_PROBLEM DESCRIPTION_
Throughout the entries below, report every line where "cactus" is found.

_MATERIAL SUPPLIED_
┄┄┄┄┄┄

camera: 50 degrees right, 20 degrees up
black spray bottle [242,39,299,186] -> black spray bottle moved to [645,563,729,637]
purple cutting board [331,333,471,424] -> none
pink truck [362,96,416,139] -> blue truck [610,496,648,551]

┄┄┄┄┄┄

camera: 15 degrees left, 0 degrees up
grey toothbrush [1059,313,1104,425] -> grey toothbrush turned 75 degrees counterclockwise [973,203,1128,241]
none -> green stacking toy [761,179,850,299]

┄┄┄┄┄┄

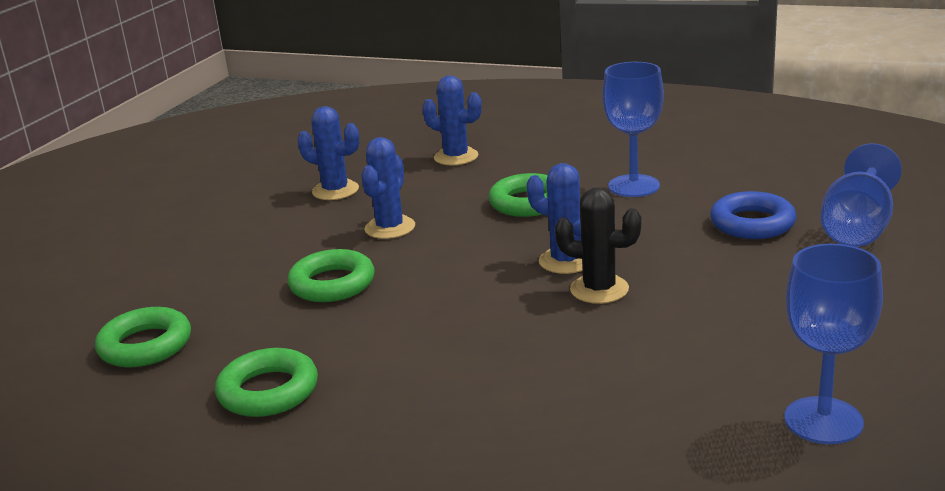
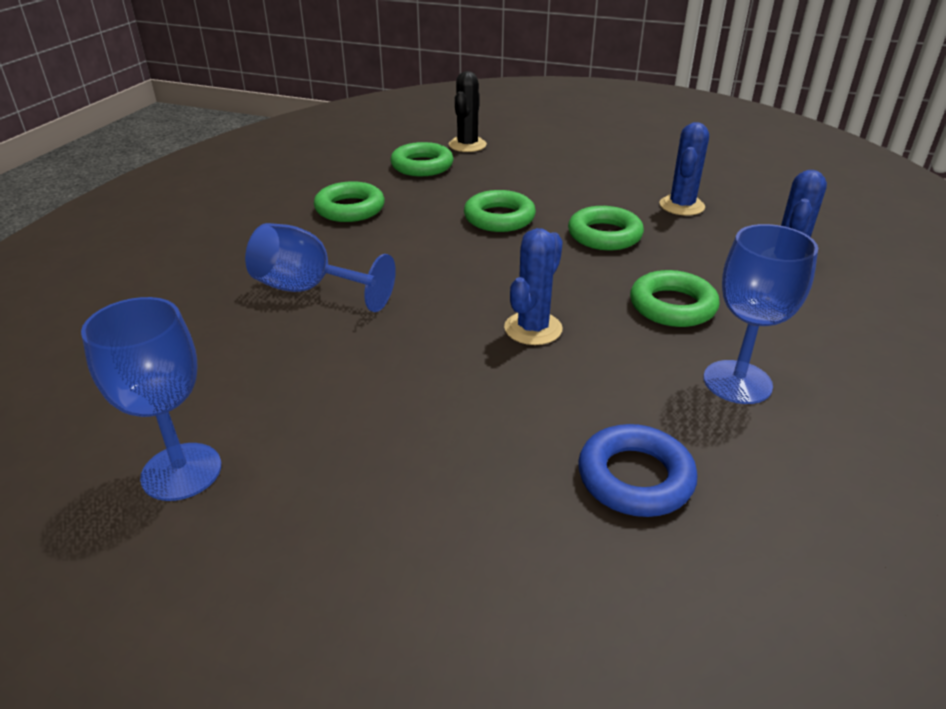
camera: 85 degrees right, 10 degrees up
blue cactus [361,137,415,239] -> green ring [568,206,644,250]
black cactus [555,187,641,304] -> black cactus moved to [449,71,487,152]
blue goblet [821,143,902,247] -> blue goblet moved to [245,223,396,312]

┄┄┄┄┄┄

_TASK OUTPUT_
blue cactus [361,137,415,239] -> green ring [568,206,644,250]
black cactus [555,187,641,304] -> black cactus moved to [449,71,487,152]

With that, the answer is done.